■ Exercise details
Wherever the word "duck" occurs in the listing below, copy that whole line.

■ Data extract
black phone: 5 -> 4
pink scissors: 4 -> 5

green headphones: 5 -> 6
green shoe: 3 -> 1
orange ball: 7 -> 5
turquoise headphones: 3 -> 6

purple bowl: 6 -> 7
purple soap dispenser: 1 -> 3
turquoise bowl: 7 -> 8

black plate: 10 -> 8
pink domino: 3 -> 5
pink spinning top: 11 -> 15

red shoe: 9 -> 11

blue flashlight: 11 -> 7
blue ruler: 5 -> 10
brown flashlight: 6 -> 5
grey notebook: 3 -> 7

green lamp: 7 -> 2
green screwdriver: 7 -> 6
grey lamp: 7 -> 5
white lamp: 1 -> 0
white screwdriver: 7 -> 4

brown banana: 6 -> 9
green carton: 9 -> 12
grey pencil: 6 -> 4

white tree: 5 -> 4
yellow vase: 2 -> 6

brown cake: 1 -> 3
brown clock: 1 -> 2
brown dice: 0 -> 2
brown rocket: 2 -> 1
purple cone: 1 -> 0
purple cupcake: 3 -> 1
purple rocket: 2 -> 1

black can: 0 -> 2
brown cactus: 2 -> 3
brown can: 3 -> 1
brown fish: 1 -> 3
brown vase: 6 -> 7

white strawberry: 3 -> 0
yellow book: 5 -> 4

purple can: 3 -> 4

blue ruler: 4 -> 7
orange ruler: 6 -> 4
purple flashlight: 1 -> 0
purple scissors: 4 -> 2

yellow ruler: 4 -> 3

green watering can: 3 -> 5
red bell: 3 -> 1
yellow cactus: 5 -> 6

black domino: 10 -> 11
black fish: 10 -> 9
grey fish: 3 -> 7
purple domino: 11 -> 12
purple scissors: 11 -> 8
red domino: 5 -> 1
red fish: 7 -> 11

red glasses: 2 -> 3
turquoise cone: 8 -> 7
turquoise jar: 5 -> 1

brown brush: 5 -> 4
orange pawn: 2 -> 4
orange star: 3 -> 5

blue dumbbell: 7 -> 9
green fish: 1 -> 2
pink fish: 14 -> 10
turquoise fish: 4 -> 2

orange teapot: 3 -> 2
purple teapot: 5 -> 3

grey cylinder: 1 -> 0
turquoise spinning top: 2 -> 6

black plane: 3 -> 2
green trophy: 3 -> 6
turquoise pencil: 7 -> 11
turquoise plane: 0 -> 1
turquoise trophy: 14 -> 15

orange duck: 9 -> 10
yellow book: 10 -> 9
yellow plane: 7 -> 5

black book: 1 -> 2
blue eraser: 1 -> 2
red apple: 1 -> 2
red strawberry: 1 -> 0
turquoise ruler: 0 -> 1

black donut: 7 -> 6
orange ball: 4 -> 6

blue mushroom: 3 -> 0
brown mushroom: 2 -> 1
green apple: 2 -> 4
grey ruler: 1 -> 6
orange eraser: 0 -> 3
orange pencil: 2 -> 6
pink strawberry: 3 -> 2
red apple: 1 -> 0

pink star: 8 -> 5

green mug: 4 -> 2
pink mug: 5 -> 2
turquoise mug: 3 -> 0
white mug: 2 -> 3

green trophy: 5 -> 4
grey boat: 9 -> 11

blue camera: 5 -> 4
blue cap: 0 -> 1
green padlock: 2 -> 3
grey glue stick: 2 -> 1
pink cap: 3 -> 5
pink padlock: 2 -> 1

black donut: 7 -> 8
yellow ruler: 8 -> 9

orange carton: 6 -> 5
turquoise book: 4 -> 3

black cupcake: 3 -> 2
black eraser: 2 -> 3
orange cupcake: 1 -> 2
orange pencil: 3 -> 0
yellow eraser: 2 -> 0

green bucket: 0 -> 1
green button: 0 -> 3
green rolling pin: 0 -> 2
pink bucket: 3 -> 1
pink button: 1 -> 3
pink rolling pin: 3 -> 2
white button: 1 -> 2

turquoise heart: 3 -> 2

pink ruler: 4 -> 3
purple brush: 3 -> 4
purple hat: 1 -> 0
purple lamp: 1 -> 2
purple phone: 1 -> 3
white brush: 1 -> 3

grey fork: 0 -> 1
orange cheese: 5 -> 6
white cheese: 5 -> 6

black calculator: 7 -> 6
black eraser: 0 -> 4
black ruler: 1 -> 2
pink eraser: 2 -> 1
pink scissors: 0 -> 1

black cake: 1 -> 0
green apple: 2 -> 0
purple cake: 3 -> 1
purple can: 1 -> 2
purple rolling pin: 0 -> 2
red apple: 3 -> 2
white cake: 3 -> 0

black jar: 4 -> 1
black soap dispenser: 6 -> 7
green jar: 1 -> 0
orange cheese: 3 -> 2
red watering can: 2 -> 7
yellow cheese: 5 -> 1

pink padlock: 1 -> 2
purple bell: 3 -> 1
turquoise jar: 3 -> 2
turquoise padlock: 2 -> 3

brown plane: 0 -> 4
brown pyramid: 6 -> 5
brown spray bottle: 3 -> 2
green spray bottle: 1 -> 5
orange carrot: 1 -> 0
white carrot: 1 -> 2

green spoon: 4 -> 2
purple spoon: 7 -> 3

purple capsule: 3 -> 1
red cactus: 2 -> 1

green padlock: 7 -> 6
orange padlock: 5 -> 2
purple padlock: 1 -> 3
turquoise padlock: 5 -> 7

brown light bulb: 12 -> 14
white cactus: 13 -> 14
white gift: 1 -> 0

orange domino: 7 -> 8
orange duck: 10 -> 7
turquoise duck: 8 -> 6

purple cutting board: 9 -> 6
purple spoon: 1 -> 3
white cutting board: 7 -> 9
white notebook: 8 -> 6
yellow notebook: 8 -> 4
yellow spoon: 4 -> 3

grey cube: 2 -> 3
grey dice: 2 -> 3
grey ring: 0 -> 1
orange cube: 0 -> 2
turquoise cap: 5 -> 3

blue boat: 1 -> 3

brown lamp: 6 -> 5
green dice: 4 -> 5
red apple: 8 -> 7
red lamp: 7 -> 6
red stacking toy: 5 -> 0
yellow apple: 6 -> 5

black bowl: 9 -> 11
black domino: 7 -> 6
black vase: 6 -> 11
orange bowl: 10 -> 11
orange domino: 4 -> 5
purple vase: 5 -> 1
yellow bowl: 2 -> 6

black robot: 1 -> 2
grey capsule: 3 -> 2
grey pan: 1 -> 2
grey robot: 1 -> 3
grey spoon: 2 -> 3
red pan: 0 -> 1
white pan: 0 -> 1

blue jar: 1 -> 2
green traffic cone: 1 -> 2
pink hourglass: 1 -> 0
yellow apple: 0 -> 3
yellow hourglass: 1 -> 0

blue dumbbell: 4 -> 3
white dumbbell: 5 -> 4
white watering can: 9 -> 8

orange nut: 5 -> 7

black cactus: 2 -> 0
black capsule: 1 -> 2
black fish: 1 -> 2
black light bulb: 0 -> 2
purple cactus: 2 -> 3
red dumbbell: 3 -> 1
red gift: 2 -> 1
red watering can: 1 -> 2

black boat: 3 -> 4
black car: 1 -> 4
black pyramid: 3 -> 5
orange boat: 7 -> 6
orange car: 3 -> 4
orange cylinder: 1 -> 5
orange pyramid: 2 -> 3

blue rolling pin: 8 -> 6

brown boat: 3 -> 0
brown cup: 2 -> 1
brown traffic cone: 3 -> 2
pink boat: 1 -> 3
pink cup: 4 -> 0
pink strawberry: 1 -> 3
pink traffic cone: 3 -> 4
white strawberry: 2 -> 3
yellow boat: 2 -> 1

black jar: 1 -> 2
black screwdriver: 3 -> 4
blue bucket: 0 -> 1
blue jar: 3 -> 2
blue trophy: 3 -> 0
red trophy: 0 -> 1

■ Task answer
orange duck: 9 -> 10
orange duck: 10 -> 7
turquoise duck: 8 -> 6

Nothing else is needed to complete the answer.